> **PROBLEM STATEMENT**
From the listing below, copy only the lines running from the line that contains "black light bulb: 8 -> 9" to the line that contains "purple plane: 7 -> 4", both included.
MATERIAL TO PROCESS START
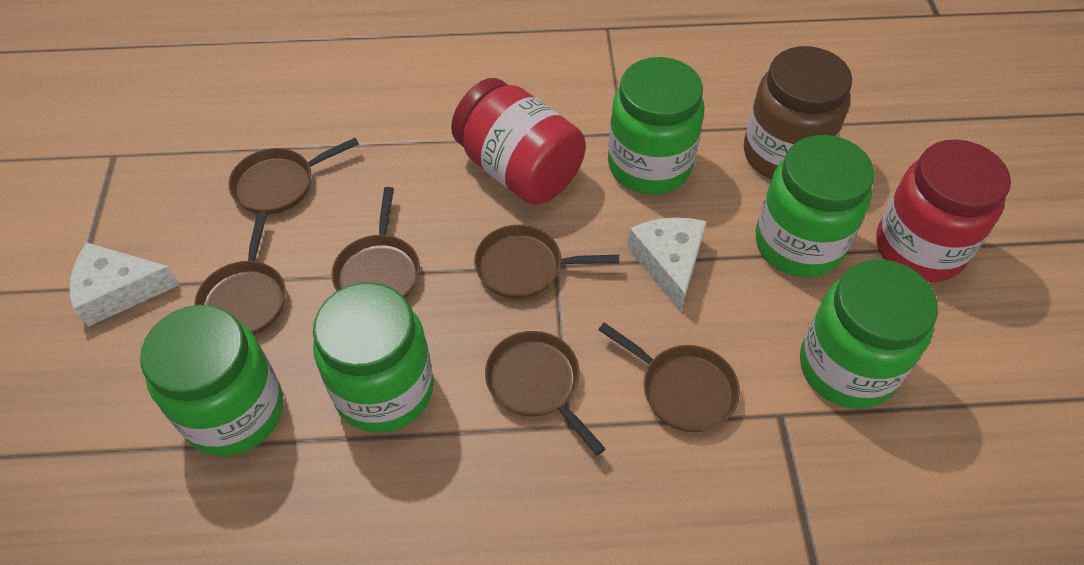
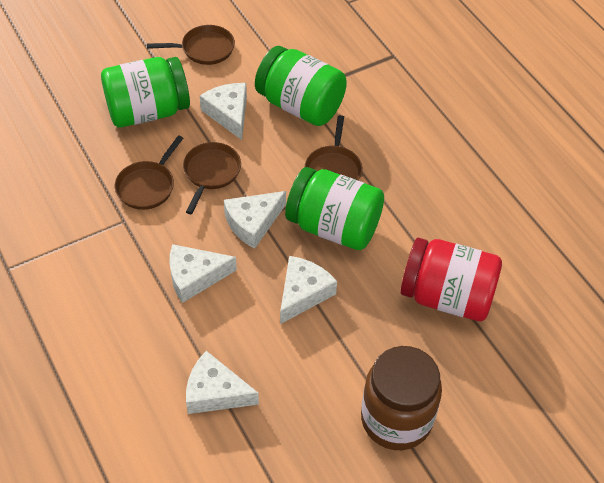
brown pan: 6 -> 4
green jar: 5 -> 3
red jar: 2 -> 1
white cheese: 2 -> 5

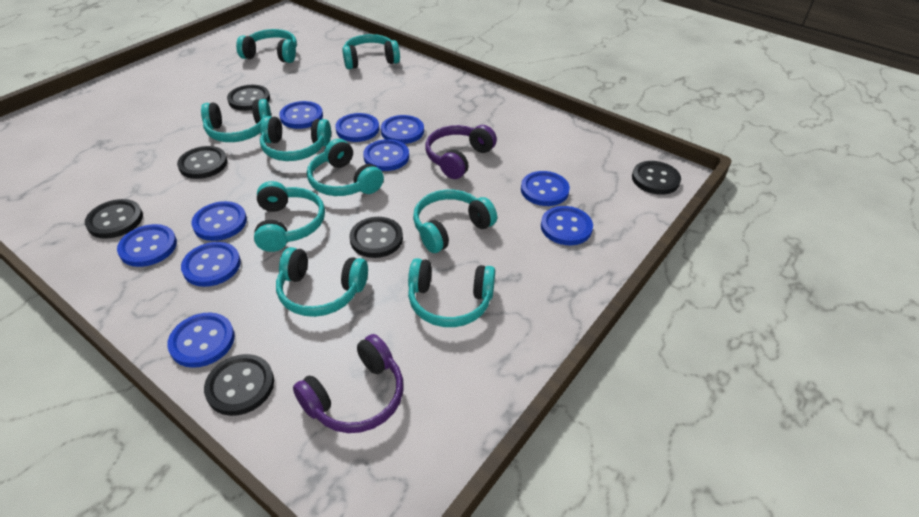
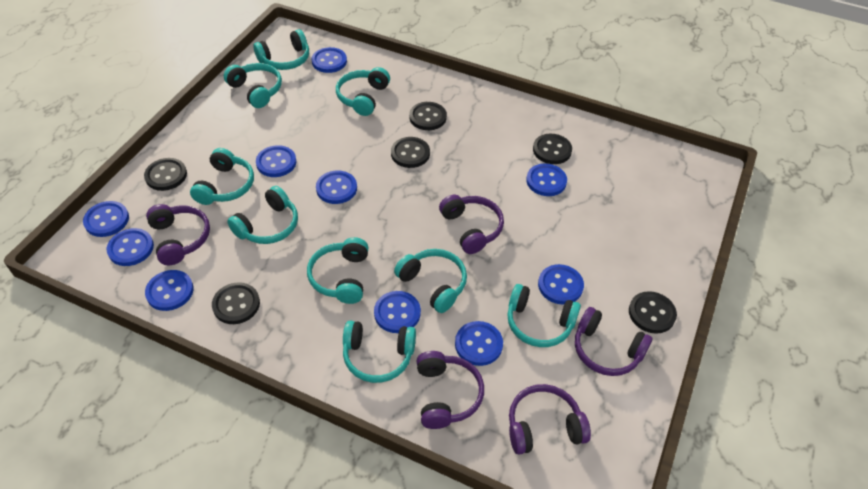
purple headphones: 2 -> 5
MATERIAL TO PROCESS END
MATERIAL TO PROCESS START
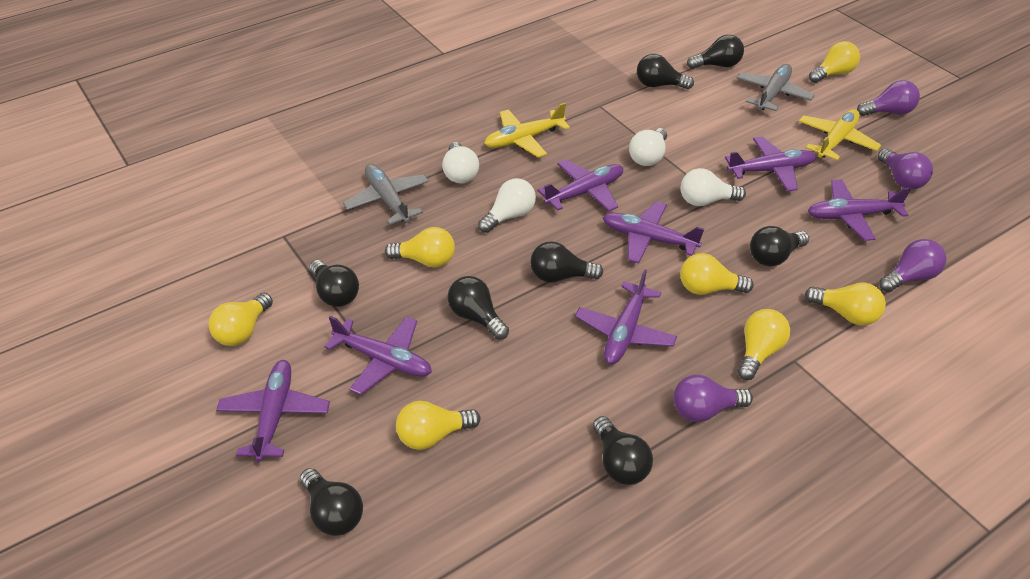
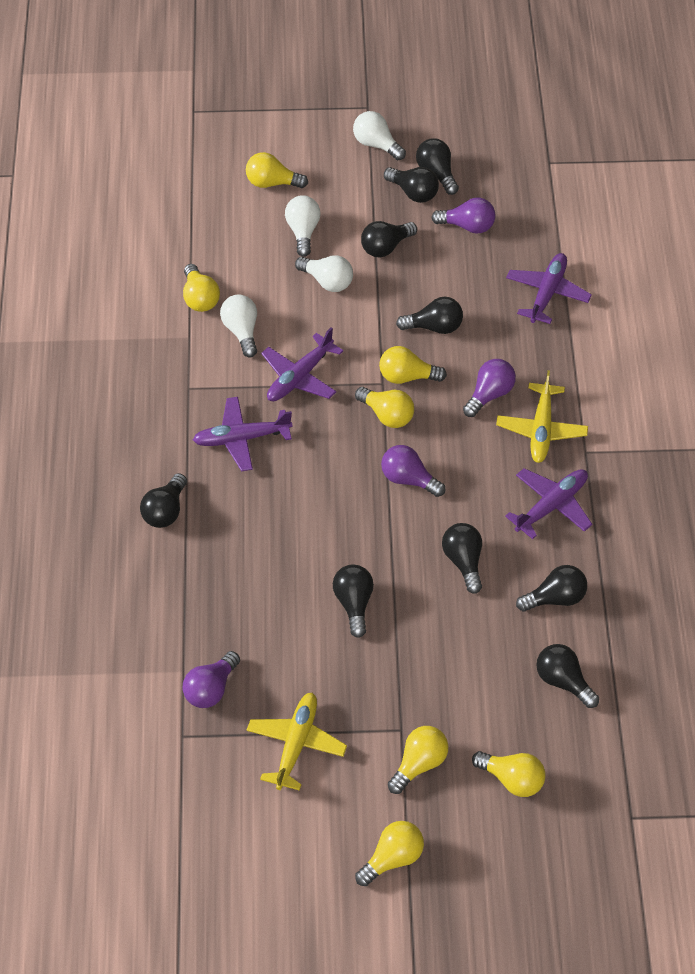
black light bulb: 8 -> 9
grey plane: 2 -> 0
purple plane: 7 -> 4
MATERIAL TO PROCESS END
> **EXERCISE RESPONSE**
black light bulb: 8 -> 9
grey plane: 2 -> 0
purple plane: 7 -> 4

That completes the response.